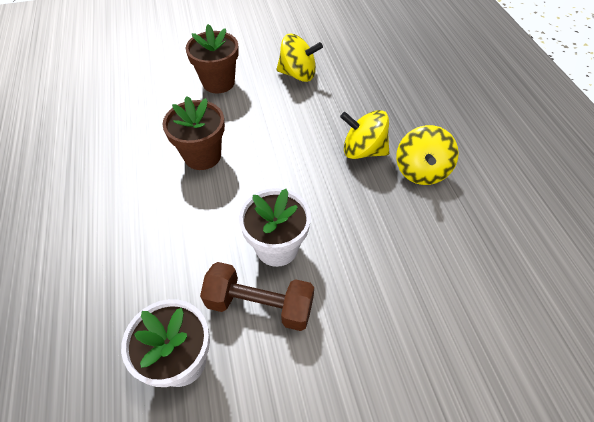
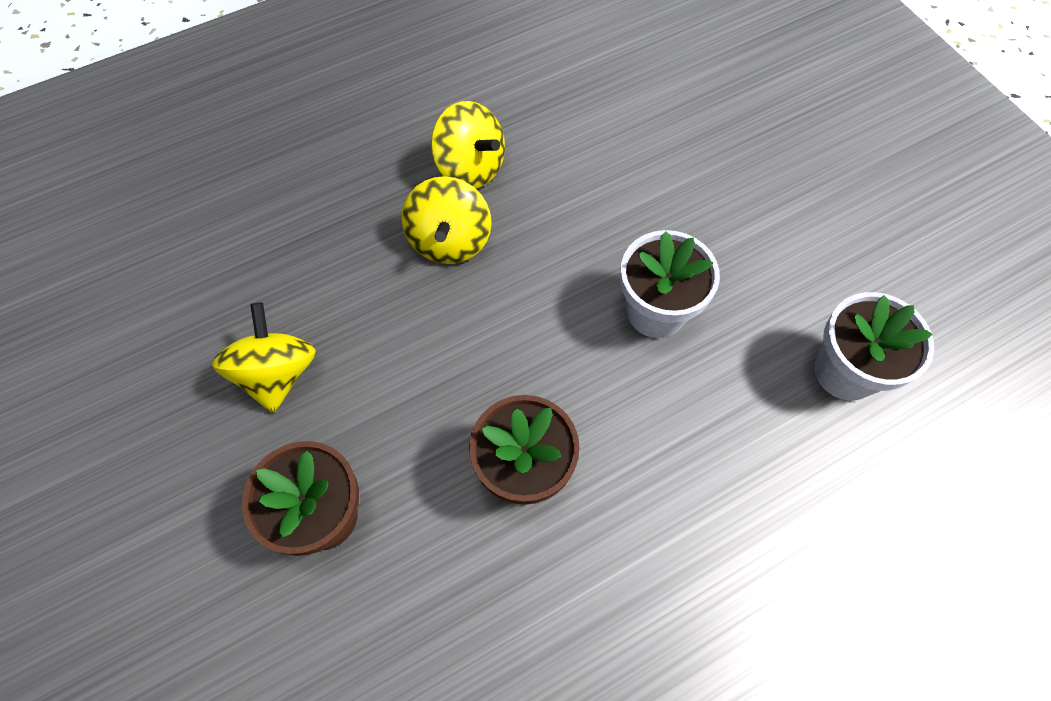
camera: 105 degrees left, 10 degrees up
brown dumbbell [200,262,314,331] -> none
yellow spinning top [396,125,459,185] -> yellow spinning top turned 45 degrees clockwise [431,101,505,189]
━━━━━━━━━━
## What the task requires
Reproduce the material above verbatim; omit every picture.

## Written solution
camera: 105 degrees left, 10 degrees up
brown dumbbell [200,262,314,331] -> none
yellow spinning top [396,125,459,185] -> yellow spinning top turned 45 degrees clockwise [431,101,505,189]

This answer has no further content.